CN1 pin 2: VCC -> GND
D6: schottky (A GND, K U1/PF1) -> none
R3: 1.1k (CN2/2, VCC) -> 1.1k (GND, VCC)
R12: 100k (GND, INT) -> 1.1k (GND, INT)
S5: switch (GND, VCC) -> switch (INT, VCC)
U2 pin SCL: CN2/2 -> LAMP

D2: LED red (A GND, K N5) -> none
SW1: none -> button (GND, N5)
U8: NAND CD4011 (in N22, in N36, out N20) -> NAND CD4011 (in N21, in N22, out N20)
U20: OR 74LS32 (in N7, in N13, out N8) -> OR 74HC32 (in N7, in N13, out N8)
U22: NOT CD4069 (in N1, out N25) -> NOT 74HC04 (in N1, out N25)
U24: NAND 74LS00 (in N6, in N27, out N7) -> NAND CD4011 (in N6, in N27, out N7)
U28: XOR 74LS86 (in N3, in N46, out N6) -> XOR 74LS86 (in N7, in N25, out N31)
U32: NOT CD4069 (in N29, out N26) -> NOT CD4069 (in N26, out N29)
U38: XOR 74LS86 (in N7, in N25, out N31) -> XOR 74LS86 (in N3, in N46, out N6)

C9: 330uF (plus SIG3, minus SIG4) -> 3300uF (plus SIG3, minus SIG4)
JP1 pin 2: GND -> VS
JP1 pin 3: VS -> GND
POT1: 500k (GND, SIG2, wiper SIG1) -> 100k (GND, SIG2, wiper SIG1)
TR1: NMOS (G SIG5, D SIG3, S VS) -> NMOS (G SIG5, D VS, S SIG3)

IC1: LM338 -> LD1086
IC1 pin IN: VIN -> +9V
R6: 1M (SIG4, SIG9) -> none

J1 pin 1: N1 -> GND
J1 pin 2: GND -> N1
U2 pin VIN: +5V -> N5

+---+

» DIRECTIONS: Copy each line of the records containing the string "NAND".

» RESPONSE TO THE EXERCISE:
U8: NAND CD4011 (in N22, in N36, out N20) -> NAND CD4011 (in N21, in N22, out N20)
U24: NAND 74LS00 (in N6, in N27, out N7) -> NAND CD4011 (in N6, in N27, out N7)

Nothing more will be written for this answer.